── Dataset content ──

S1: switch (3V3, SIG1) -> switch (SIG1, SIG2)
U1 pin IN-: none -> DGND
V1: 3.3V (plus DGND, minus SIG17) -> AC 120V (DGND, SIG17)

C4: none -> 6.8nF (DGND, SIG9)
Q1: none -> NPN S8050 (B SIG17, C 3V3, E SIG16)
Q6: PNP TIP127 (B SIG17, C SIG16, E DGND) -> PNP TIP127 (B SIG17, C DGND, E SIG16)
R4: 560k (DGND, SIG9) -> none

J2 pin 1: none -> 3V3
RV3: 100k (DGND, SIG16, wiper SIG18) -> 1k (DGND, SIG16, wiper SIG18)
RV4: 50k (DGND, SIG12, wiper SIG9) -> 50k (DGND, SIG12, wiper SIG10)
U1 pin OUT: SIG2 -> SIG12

───

* Task prompt: With both ends included, please retype exactly the lines from the line containing "J2 pin 1: none -> 3V3" to the final line of the data.

* Completed exercise:
J2 pin 1: none -> 3V3
RV3: 100k (DGND, SIG16, wiper SIG18) -> 1k (DGND, SIG16, wiper SIG18)
RV4: 50k (DGND, SIG12, wiper SIG9) -> 50k (DGND, SIG12, wiper SIG10)
U1 pin OUT: SIG2 -> SIG12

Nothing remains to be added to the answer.